= WHAT TO PRODUCE =
Take the line that has "S201: button (GND, N28) -> button (GND, N10)" and all the lines that come after it in the records, and write them out again exactly. Add no other line.

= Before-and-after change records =
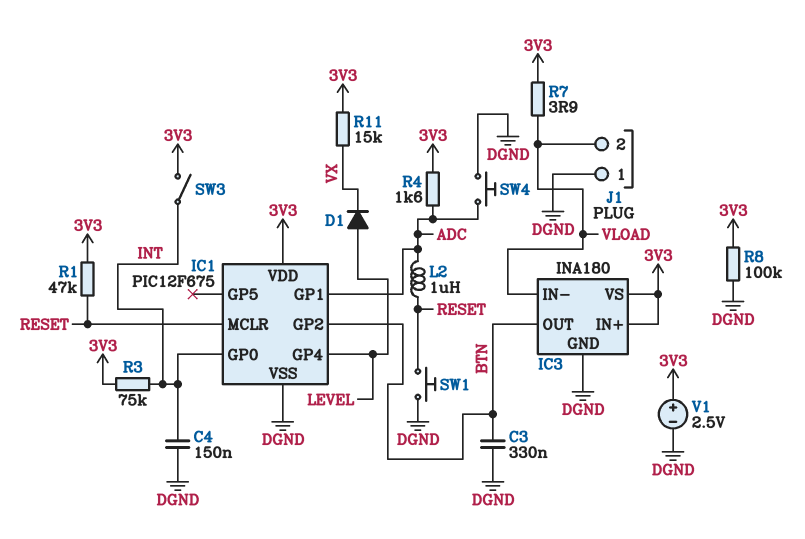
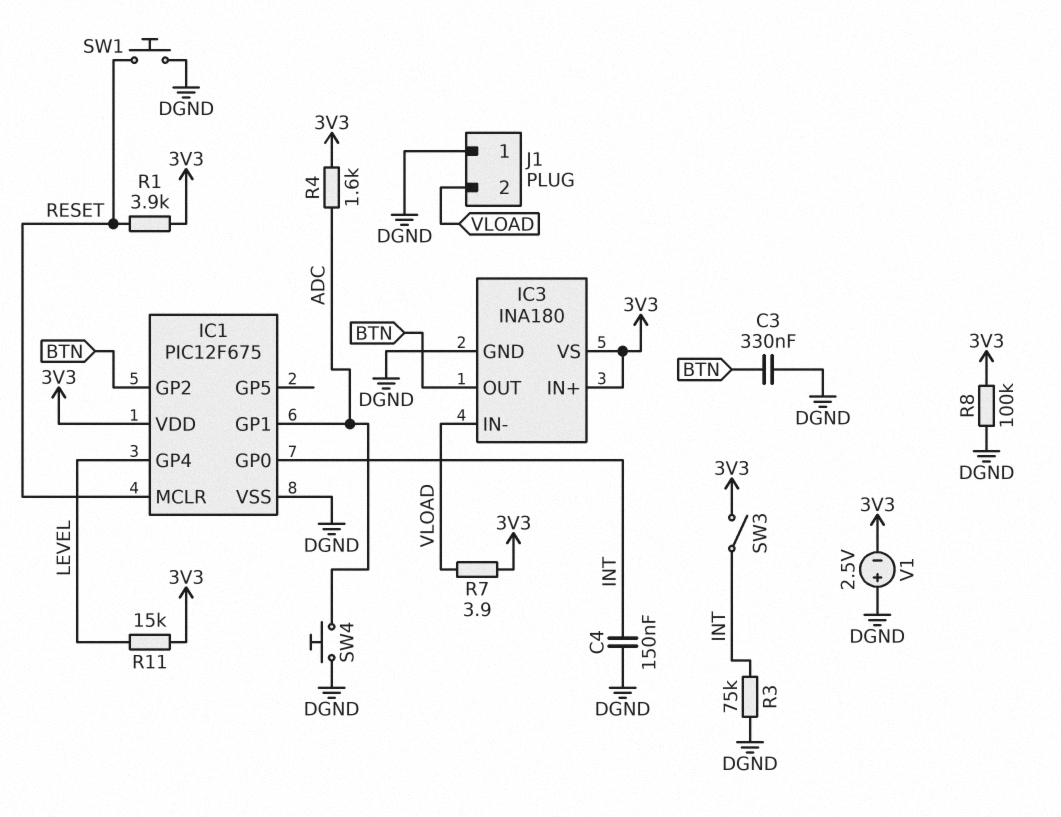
D1: diode (A LEVEL, K VX) -> none
L2: 1uH (ADC, RESET) -> none
R1: 47k (3V3, RESET) -> 3.9k (3V3, RESET)
R3: 75k (3V3, INT) -> 75k (DGND, INT)
R11: 15k (3V3, VX) -> 15k (3V3, LEVEL)
V1: 2.5V (plus 3V3, minus DGND) -> 2.5V (plus DGND, minus 3V3)

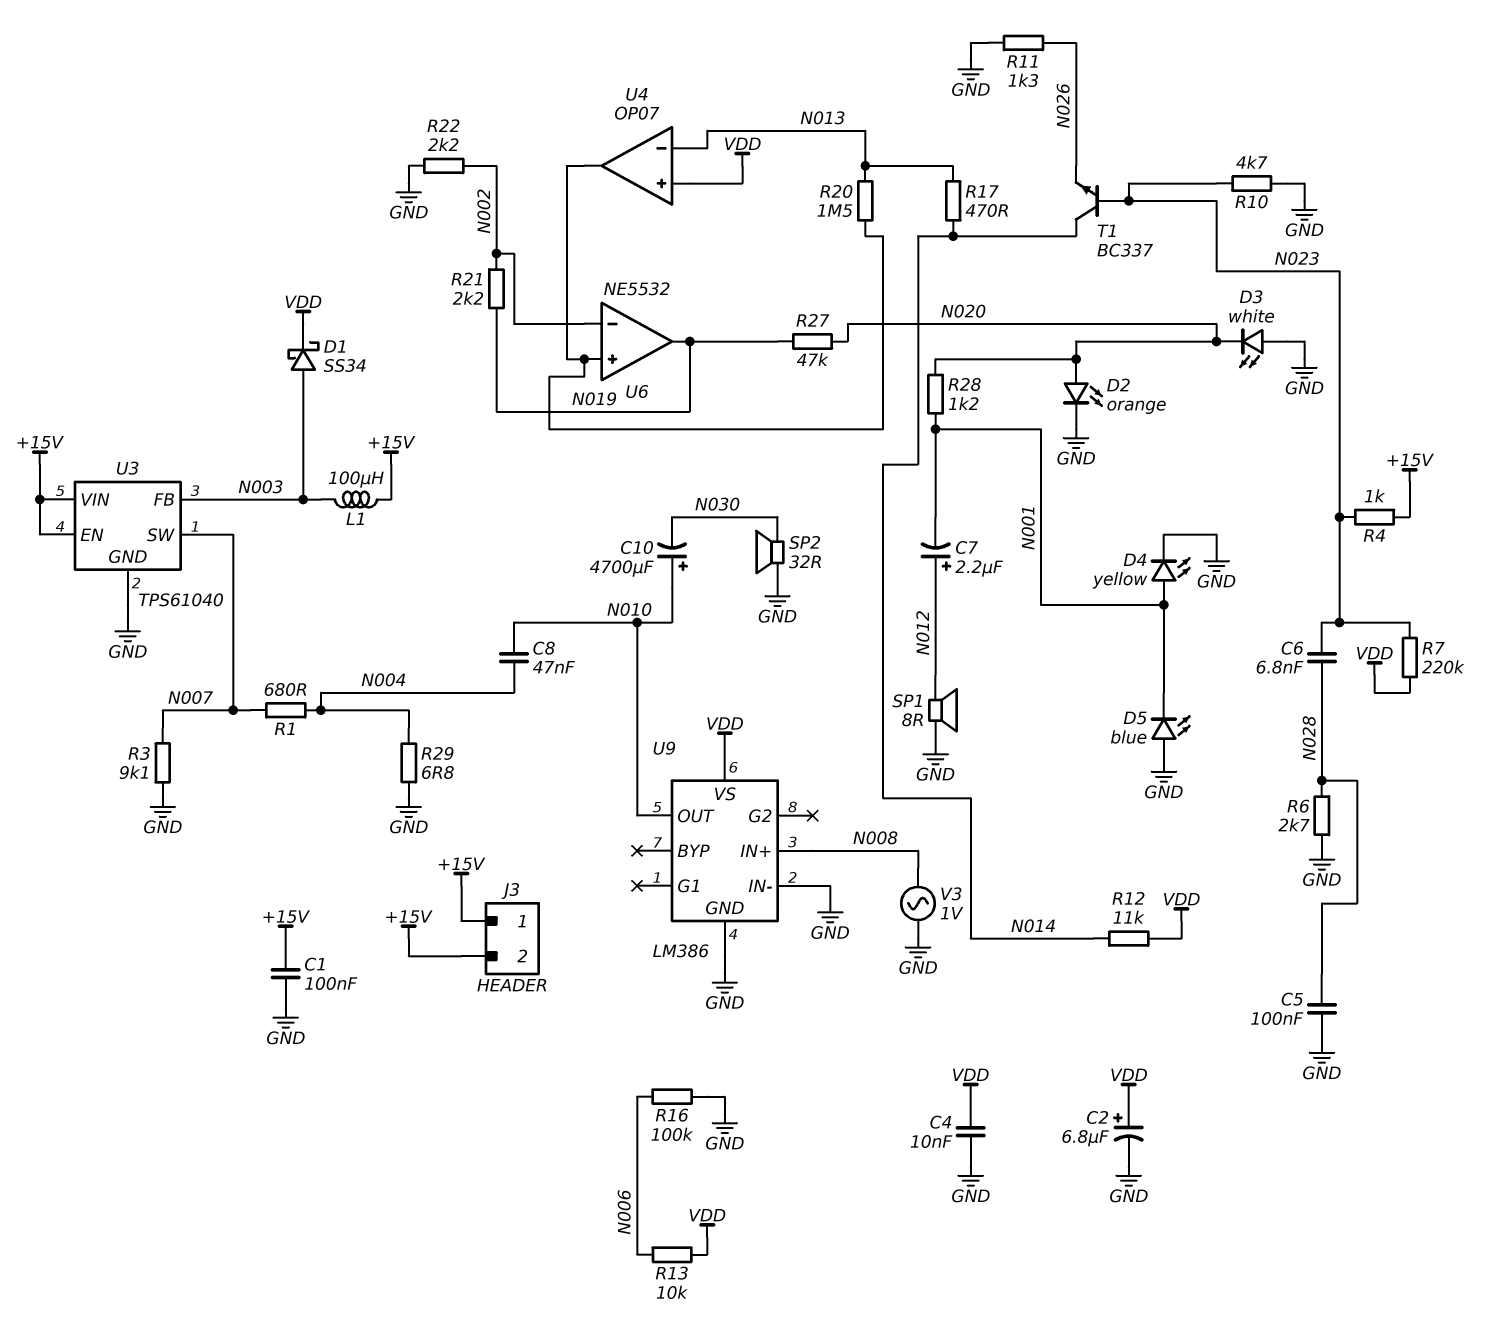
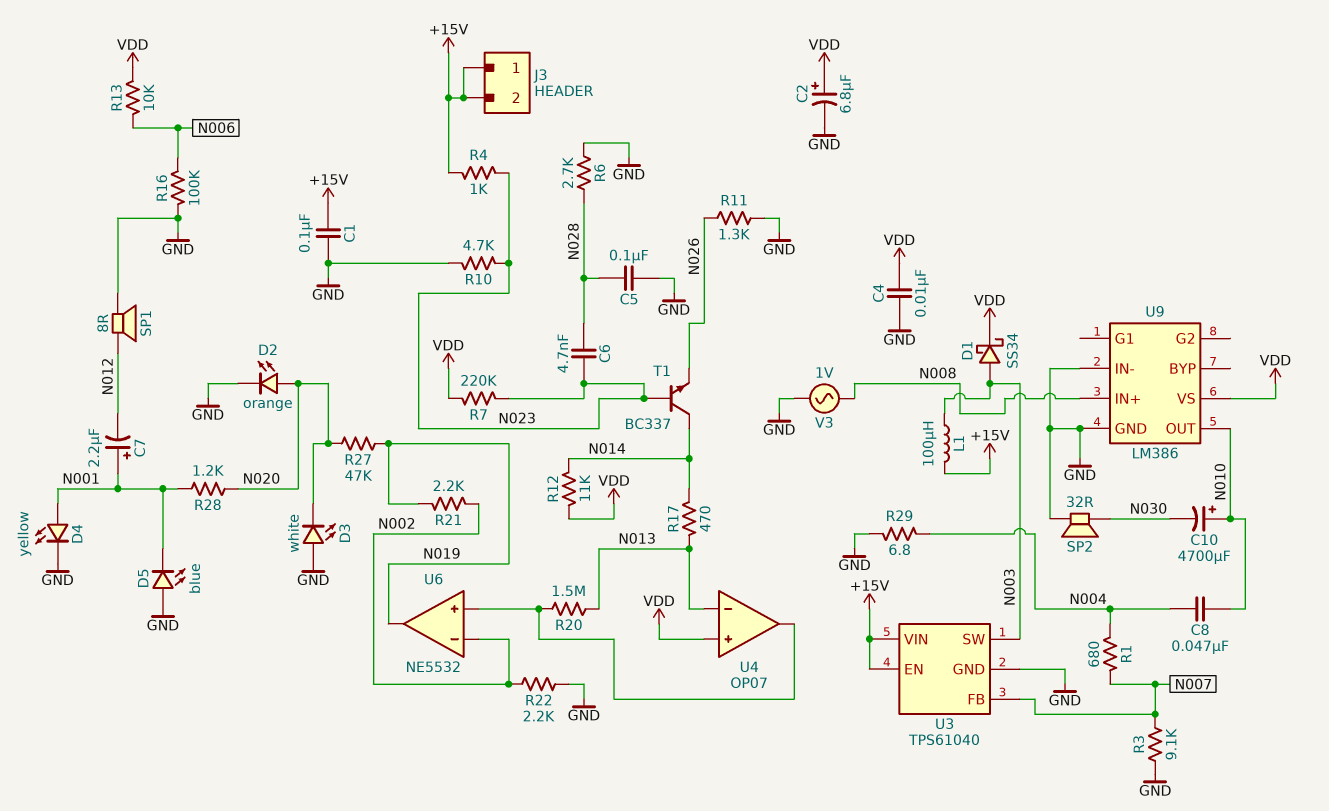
C6: 6.8nF (N023, N028) -> 4.7nF (N023, N028)
C7: 2.2uF (plus N012, minus N001) -> 2.2uF (plus N001, minus N012)
U3 pin FB: N003 -> N007
U3 pin SW: N007 -> N003

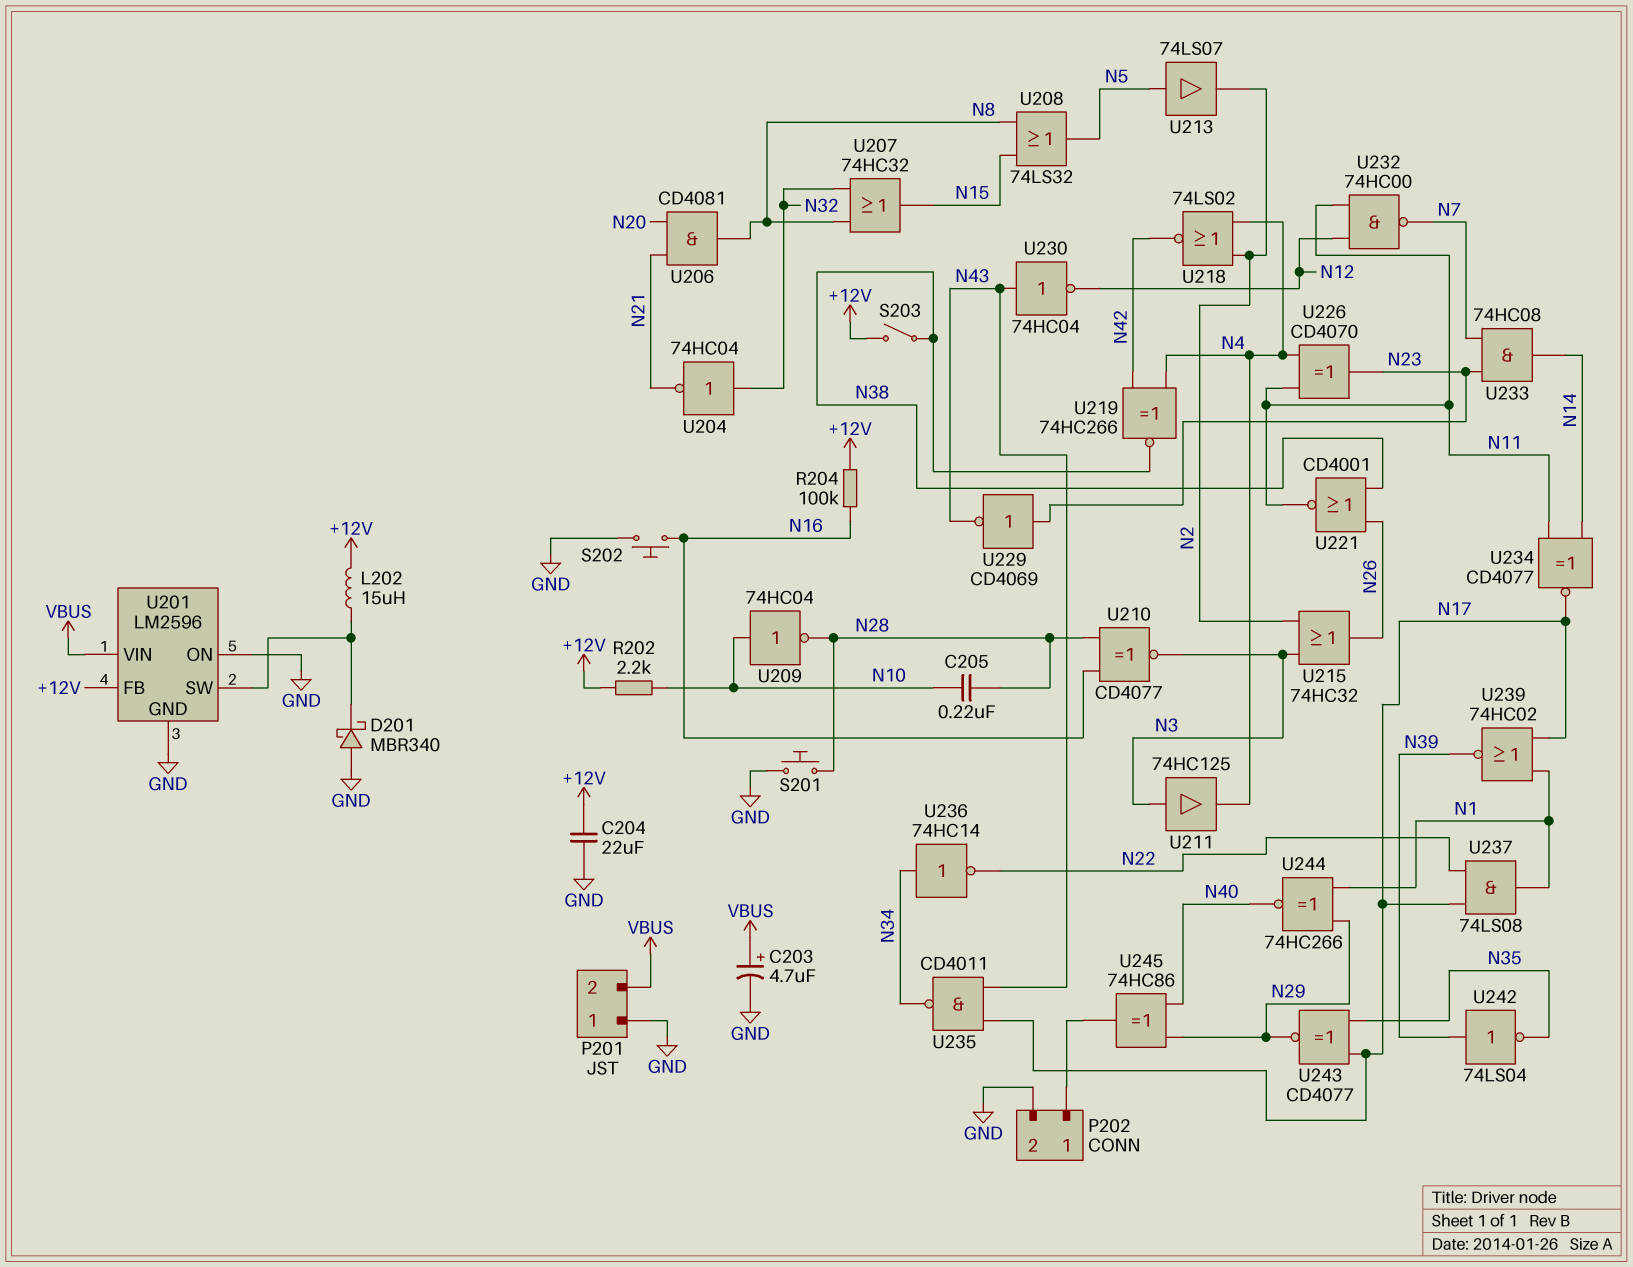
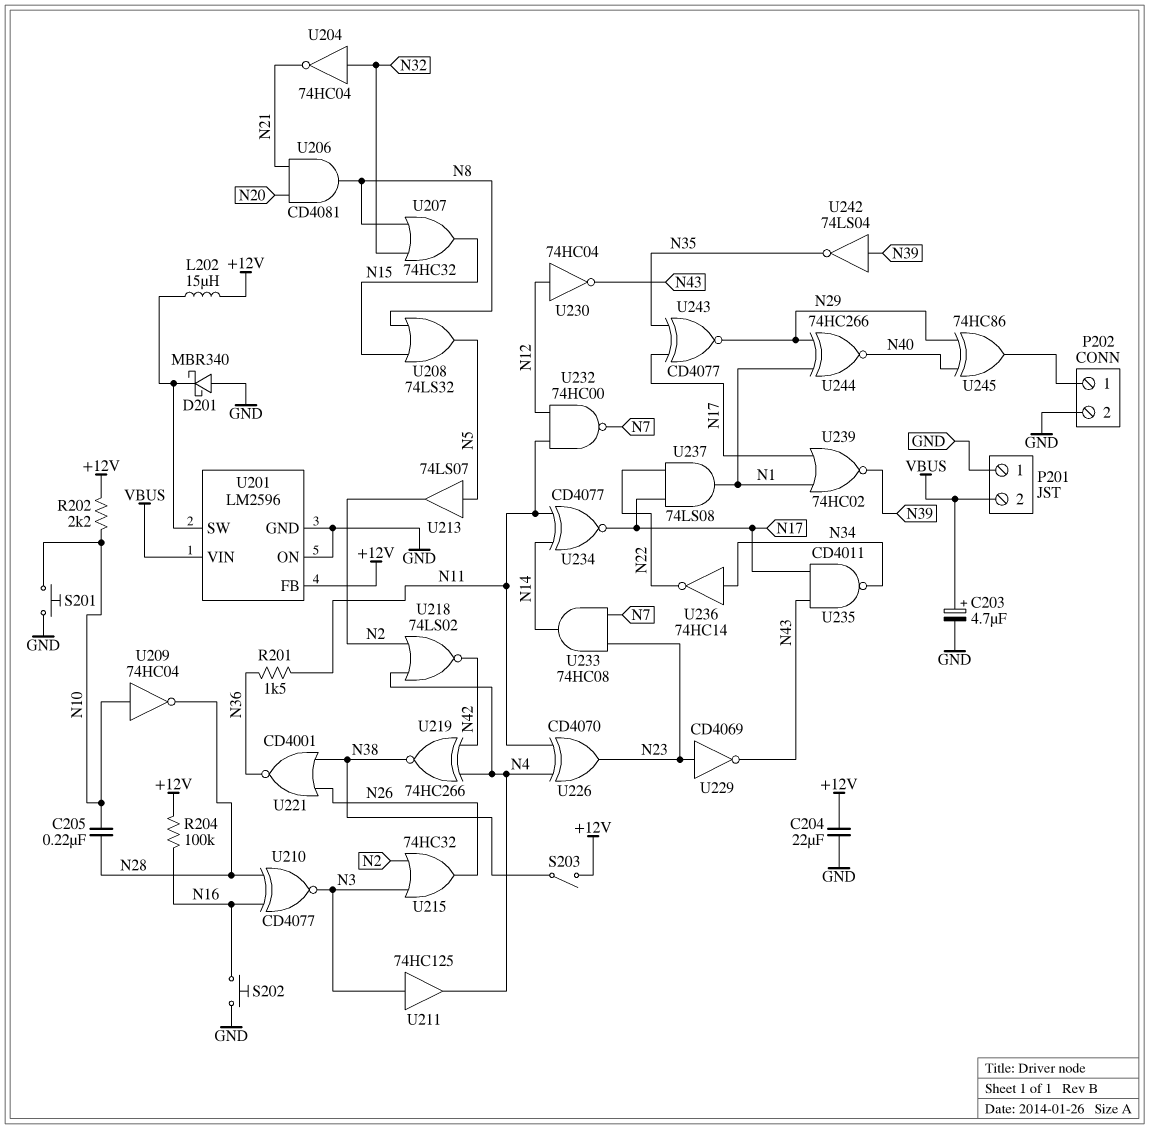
R201: none -> 1.5k (N11, N36)
S201: button (GND, N28) -> button (GND, N10)
U221: NOR CD4001 (in N26, in N38, out N11) -> NOR CD4001 (in N26, in N38, out N36)
U230: NOT 74HC04 (in N43, out N12) -> NOT 74HC04 (in N12, out N43)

= YOUR SOLUTION =
S201: button (GND, N28) -> button (GND, N10)
U221: NOR CD4001 (in N26, in N38, out N11) -> NOR CD4001 (in N26, in N38, out N36)
U230: NOT 74HC04 (in N43, out N12) -> NOT 74HC04 (in N12, out N43)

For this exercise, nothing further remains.